Task description -> Please write out exactly the lines that begin at the line containing "(79, 126) = (590, 347): yellow" and run to the end of the records.

Data section ->
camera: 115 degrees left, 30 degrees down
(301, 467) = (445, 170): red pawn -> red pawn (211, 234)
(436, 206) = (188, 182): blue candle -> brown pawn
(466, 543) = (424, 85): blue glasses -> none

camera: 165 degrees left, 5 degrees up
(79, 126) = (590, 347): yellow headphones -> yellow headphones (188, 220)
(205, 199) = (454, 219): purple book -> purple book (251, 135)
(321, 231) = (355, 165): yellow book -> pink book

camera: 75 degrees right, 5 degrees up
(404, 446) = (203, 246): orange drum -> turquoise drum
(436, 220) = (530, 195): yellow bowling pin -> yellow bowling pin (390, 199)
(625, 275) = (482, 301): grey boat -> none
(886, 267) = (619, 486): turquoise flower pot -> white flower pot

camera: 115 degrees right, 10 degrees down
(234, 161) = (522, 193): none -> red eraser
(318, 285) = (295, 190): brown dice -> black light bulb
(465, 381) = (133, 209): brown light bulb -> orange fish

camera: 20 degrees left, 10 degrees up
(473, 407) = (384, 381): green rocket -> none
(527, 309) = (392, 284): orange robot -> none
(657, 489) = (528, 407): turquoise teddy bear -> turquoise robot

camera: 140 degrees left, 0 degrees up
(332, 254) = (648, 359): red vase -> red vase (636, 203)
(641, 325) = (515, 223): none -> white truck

Result ->
(79, 126) = (590, 347): yellow headphones -> yellow headphones (188, 220)
(205, 199) = (454, 219): purple book -> purple book (251, 135)
(321, 231) = (355, 165): yellow book -> pink book

camera: 75 degrees right, 5 degrees up
(404, 446) = (203, 246): orange drum -> turquoise drum
(436, 220) = (530, 195): yellow bowling pin -> yellow bowling pin (390, 199)
(625, 275) = (482, 301): grey boat -> none
(886, 267) = (619, 486): turquoise flower pot -> white flower pot

camera: 115 degrees right, 10 degrees down
(234, 161) = (522, 193): none -> red eraser
(318, 285) = (295, 190): brown dice -> black light bulb
(465, 381) = (133, 209): brown light bulb -> orange fish

camera: 20 degrees left, 10 degrees up
(473, 407) = (384, 381): green rocket -> none
(527, 309) = (392, 284): orange robot -> none
(657, 489) = (528, 407): turquoise teddy bear -> turquoise robot

camera: 140 degrees left, 0 degrees up
(332, 254) = (648, 359): red vase -> red vase (636, 203)
(641, 325) = (515, 223): none -> white truck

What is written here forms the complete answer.